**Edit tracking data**
++++++

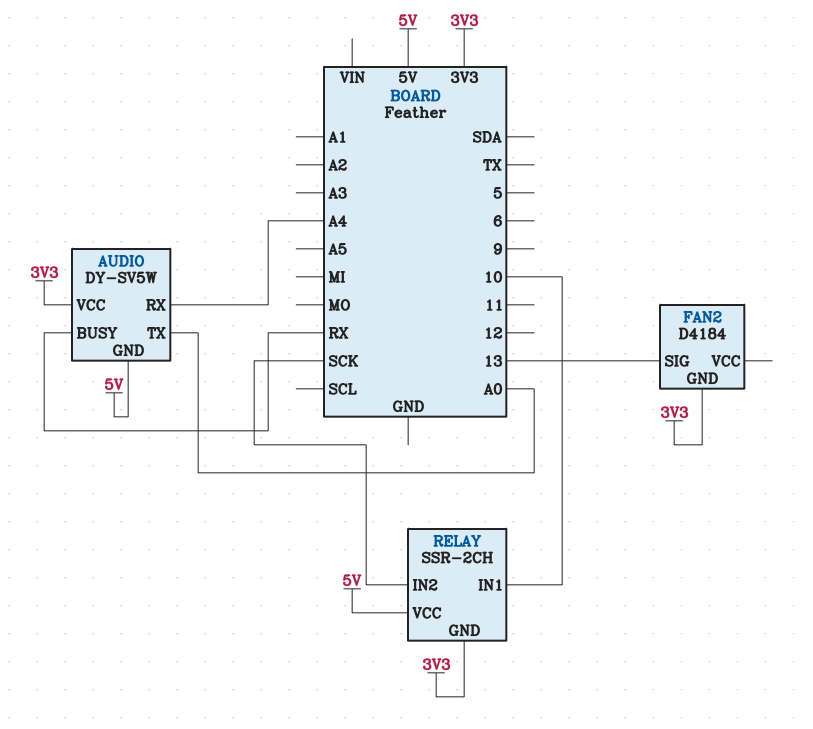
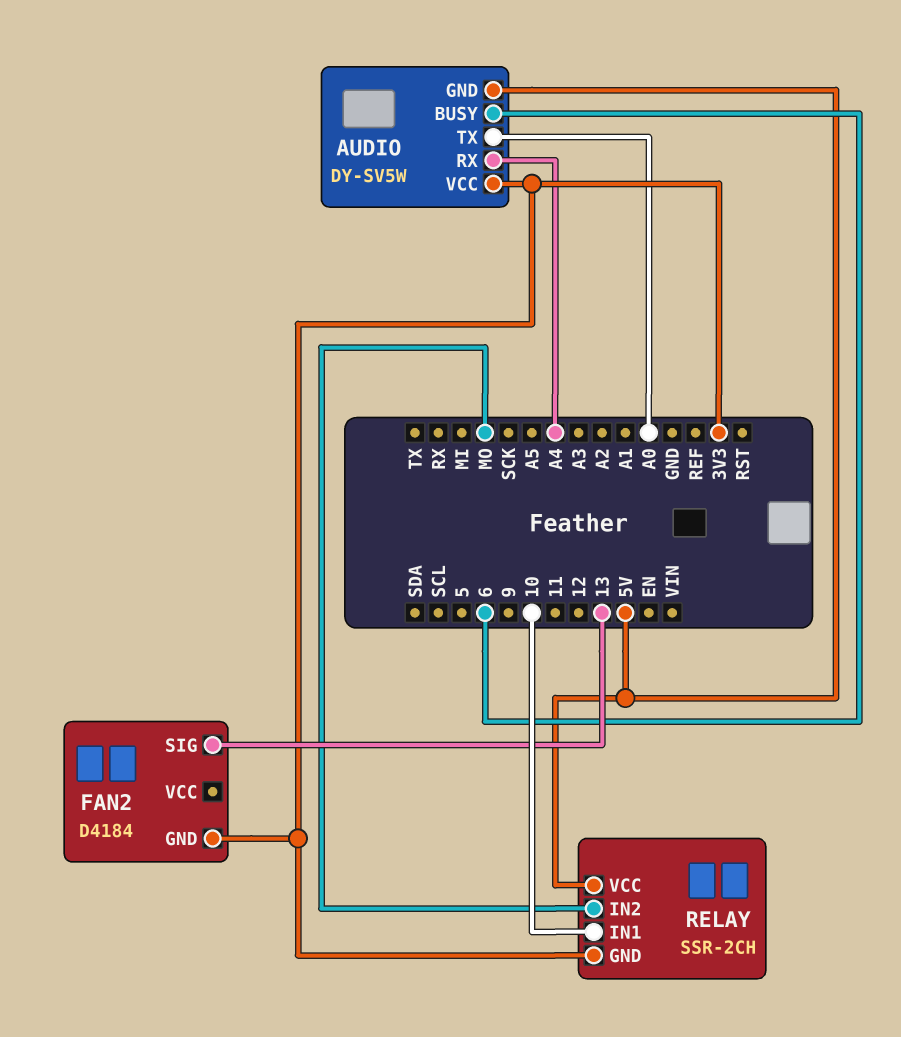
AUDIO pin BUSY: RX -> 6
RELAY pin IN2: SCK -> MO

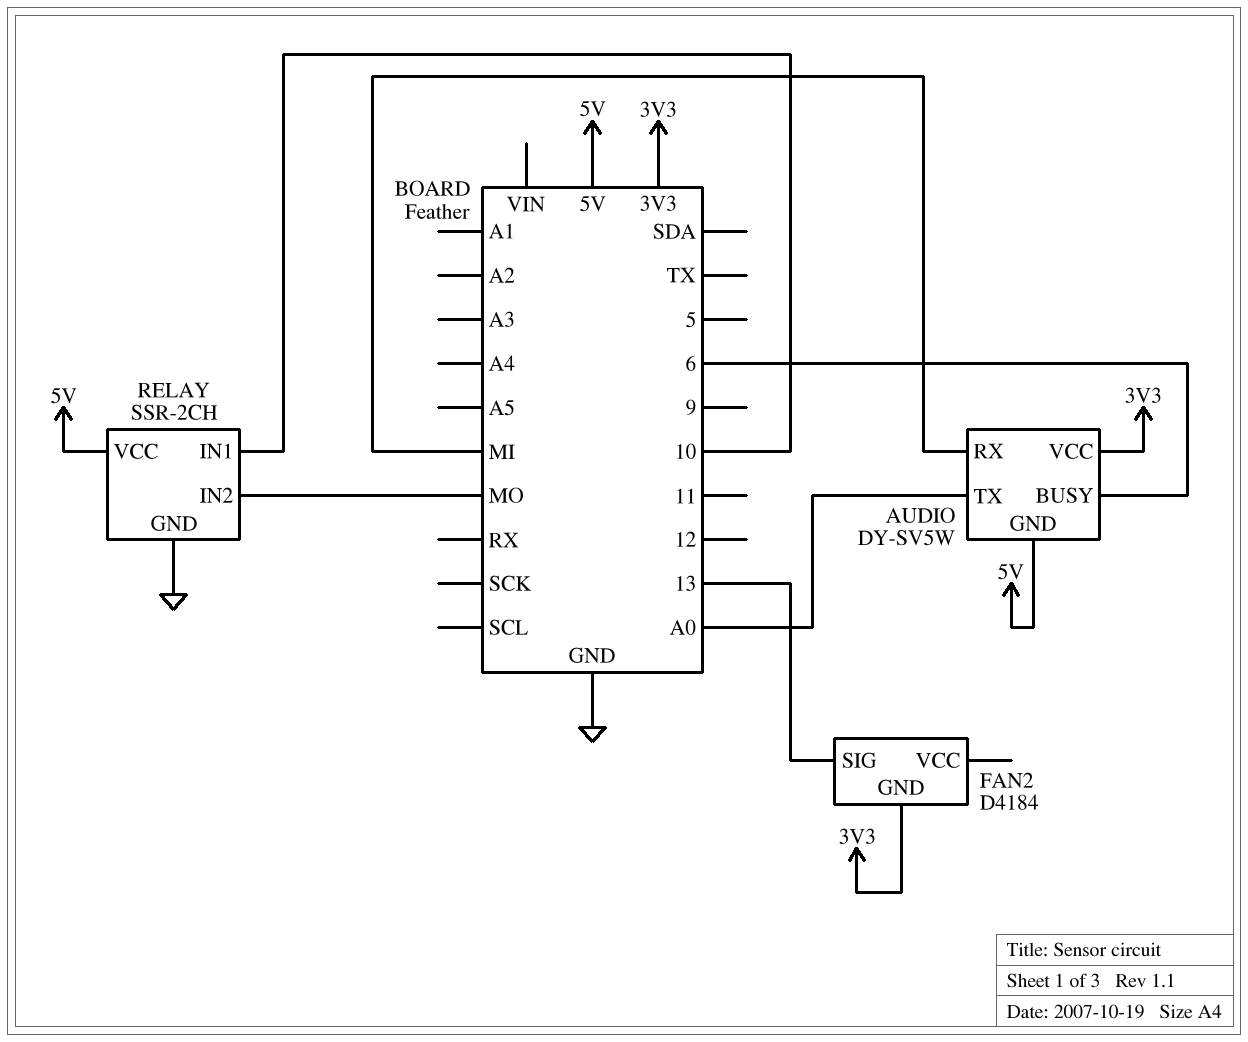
AUDIO pin RX: A4 -> MI
RELAY pin GND: 3V3 -> GND

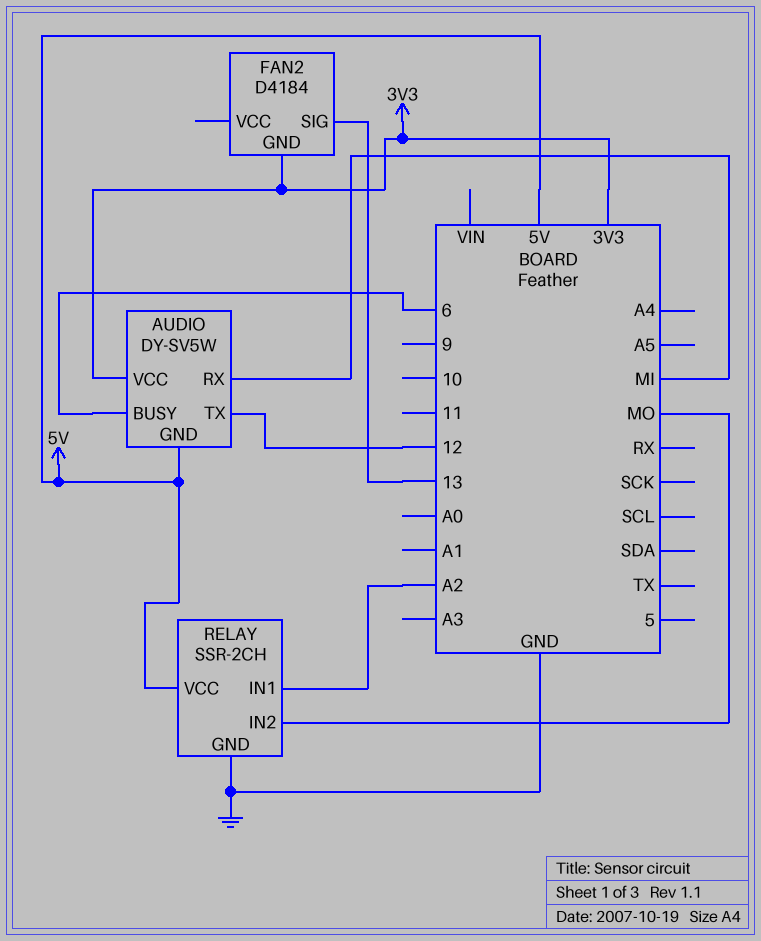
AUDIO pin TX: A0 -> 12
RELAY pin IN1: 10 -> A2

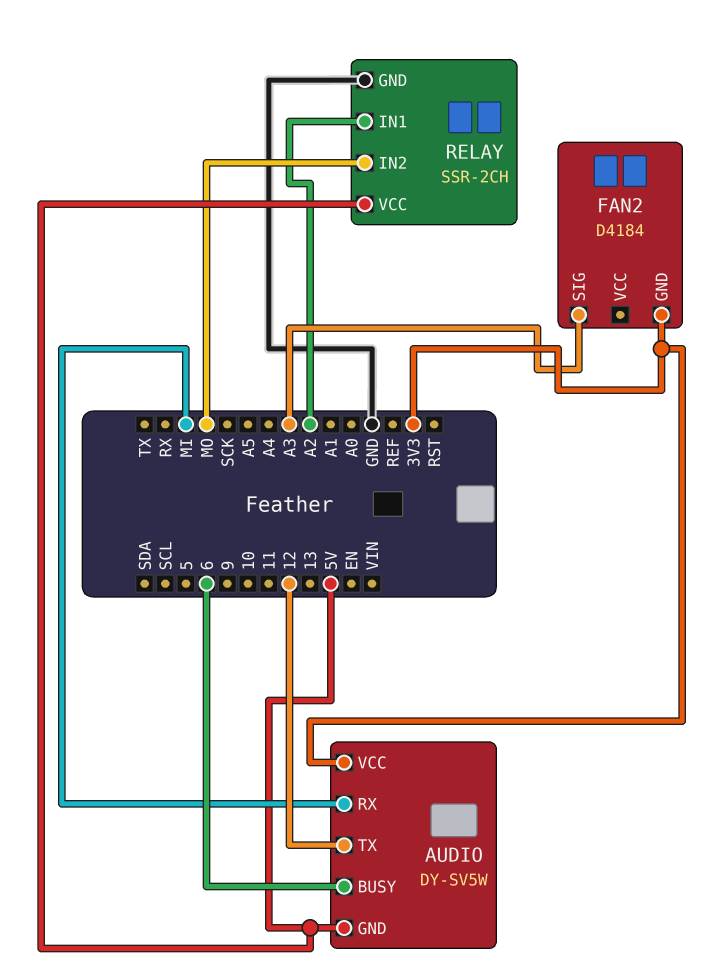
FAN2 pin SIG: 13 -> A3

++++++

**WHAT TO DO**
The records above need to be copied exactly, though not their pictures.

**ANSWER BELOW**
AUDIO pin BUSY: RX -> 6
RELAY pin IN2: SCK -> MO

AUDIO pin RX: A4 -> MI
RELAY pin GND: 3V3 -> GND

AUDIO pin TX: A0 -> 12
RELAY pin IN1: 10 -> A2

FAN2 pin SIG: 13 -> A3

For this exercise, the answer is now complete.